▸ Extracted entries:
◇ ◇ ◇ ◇

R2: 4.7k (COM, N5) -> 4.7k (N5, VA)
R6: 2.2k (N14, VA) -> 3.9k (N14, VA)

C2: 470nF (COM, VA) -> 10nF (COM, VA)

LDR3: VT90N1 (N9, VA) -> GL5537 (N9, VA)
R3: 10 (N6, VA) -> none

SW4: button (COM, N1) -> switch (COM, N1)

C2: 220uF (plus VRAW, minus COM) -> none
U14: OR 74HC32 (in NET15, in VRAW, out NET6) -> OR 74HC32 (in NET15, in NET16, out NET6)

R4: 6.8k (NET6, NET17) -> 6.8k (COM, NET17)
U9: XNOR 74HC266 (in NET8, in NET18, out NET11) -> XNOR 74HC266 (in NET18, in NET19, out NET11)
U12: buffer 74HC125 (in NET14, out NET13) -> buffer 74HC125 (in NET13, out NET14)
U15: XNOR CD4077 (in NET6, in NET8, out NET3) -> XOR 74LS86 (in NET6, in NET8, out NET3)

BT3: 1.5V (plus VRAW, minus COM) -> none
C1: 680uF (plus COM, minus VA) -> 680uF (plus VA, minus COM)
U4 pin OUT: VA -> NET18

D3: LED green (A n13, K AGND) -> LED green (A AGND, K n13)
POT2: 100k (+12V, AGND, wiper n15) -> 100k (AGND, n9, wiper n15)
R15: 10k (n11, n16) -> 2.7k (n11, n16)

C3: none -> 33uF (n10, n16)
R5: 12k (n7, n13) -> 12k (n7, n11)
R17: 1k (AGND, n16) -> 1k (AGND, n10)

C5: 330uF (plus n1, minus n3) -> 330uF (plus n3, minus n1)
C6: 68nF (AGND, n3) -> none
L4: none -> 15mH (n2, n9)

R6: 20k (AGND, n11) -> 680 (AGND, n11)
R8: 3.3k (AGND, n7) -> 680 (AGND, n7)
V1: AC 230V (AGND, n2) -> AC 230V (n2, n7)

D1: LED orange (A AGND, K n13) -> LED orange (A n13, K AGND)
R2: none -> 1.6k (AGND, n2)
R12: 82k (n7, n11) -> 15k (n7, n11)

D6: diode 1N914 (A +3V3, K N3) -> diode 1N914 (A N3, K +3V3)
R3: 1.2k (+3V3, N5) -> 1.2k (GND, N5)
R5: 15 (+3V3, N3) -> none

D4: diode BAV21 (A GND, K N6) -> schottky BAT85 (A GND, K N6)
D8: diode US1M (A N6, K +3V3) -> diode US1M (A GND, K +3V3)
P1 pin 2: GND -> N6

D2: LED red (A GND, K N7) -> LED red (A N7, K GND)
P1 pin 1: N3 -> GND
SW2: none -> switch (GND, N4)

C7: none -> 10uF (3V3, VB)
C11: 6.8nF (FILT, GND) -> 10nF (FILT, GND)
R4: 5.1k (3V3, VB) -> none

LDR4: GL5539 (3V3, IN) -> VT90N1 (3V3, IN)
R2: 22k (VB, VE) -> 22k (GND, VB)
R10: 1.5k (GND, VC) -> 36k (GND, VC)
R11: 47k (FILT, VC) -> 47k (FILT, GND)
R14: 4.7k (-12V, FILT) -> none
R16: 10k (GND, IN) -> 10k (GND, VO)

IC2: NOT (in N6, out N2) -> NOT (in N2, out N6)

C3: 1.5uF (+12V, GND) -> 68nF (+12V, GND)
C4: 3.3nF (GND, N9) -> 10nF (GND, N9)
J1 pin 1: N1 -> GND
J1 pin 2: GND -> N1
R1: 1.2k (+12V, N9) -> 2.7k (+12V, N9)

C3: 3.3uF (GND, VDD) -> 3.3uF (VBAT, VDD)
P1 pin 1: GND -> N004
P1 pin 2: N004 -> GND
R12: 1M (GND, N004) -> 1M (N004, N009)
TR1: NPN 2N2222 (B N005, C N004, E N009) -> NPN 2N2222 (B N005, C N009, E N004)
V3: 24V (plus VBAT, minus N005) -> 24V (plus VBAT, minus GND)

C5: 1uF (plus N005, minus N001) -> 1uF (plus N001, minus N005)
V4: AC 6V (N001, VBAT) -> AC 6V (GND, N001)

◇ ◇ ◇ ◇

▸ Work required:
Would it be possible to set down the full listing again, character for character?

▸ Output for this task:
R2: 4.7k (COM, N5) -> 4.7k (N5, VA)
R6: 2.2k (N14, VA) -> 3.9k (N14, VA)

C2: 470nF (COM, VA) -> 10nF (COM, VA)

LDR3: VT90N1 (N9, VA) -> GL5537 (N9, VA)
R3: 10 (N6, VA) -> none

SW4: button (COM, N1) -> switch (COM, N1)

C2: 220uF (plus VRAW, minus COM) -> none
U14: OR 74HC32 (in NET15, in VRAW, out NET6) -> OR 74HC32 (in NET15, in NET16, out NET6)

R4: 6.8k (NET6, NET17) -> 6.8k (COM, NET17)
U9: XNOR 74HC266 (in NET8, in NET18, out NET11) -> XNOR 74HC266 (in NET18, in NET19, out NET11)
U12: buffer 74HC125 (in NET14, out NET13) -> buffer 74HC125 (in NET13, out NET14)
U15: XNOR CD4077 (in NET6, in NET8, out NET3) -> XOR 74LS86 (in NET6, in NET8, out NET3)

BT3: 1.5V (plus VRAW, minus COM) -> none
C1: 680uF (plus COM, minus VA) -> 680uF (plus VA, minus COM)
U4 pin OUT: VA -> NET18

D3: LED green (A n13, K AGND) -> LED green (A AGND, K n13)
POT2: 100k (+12V, AGND, wiper n15) -> 100k (AGND, n9, wiper n15)
R15: 10k (n11, n16) -> 2.7k (n11, n16)

C3: none -> 33uF (n10, n16)
R5: 12k (n7, n13) -> 12k (n7, n11)
R17: 1k (AGND, n16) -> 1k (AGND, n10)

C5: 330uF (plus n1, minus n3) -> 330uF (plus n3, minus n1)
C6: 68nF (AGND, n3) -> none
L4: none -> 15mH (n2, n9)

R6: 20k (AGND, n11) -> 680 (AGND, n11)
R8: 3.3k (AGND, n7) -> 680 (AGND, n7)
V1: AC 230V (AGND, n2) -> AC 230V (n2, n7)

D1: LED orange (A AGND, K n13) -> LED orange (A n13, K AGND)
R2: none -> 1.6k (AGND, n2)
R12: 82k (n7, n11) -> 15k (n7, n11)

D6: diode 1N914 (A +3V3, K N3) -> diode 1N914 (A N3, K +3V3)
R3: 1.2k (+3V3, N5) -> 1.2k (GND, N5)
R5: 15 (+3V3, N3) -> none

D4: diode BAV21 (A GND, K N6) -> schottky BAT85 (A GND, K N6)
D8: diode US1M (A N6, K +3V3) -> diode US1M (A GND, K +3V3)
P1 pin 2: GND -> N6

D2: LED red (A GND, K N7) -> LED red (A N7, K GND)
P1 pin 1: N3 -> GND
SW2: none -> switch (GND, N4)

C7: none -> 10uF (3V3, VB)
C11: 6.8nF (FILT, GND) -> 10nF (FILT, GND)
R4: 5.1k (3V3, VB) -> none

LDR4: GL5539 (3V3, IN) -> VT90N1 (3V3, IN)
R2: 22k (VB, VE) -> 22k (GND, VB)
R10: 1.5k (GND, VC) -> 36k (GND, VC)
R11: 47k (FILT, VC) -> 47k (FILT, GND)
R14: 4.7k (-12V, FILT) -> none
R16: 10k (GND, IN) -> 10k (GND, VO)

IC2: NOT (in N6, out N2) -> NOT (in N2, out N6)

C3: 1.5uF (+12V, GND) -> 68nF (+12V, GND)
C4: 3.3nF (GND, N9) -> 10nF (GND, N9)
J1 pin 1: N1 -> GND
J1 pin 2: GND -> N1
R1: 1.2k (+12V, N9) -> 2.7k (+12V, N9)

C3: 3.3uF (GND, VDD) -> 3.3uF (VBAT, VDD)
P1 pin 1: GND -> N004
P1 pin 2: N004 -> GND
R12: 1M (GND, N004) -> 1M (N004, N009)
TR1: NPN 2N2222 (B N005, C N004, E N009) -> NPN 2N2222 (B N005, C N009, E N004)
V3: 24V (plus VBAT, minus N005) -> 24V (plus VBAT, minus GND)

C5: 1uF (plus N005, minus N001) -> 1uF (plus N001, minus N005)
V4: AC 6V (N001, VBAT) -> AC 6V (GND, N001)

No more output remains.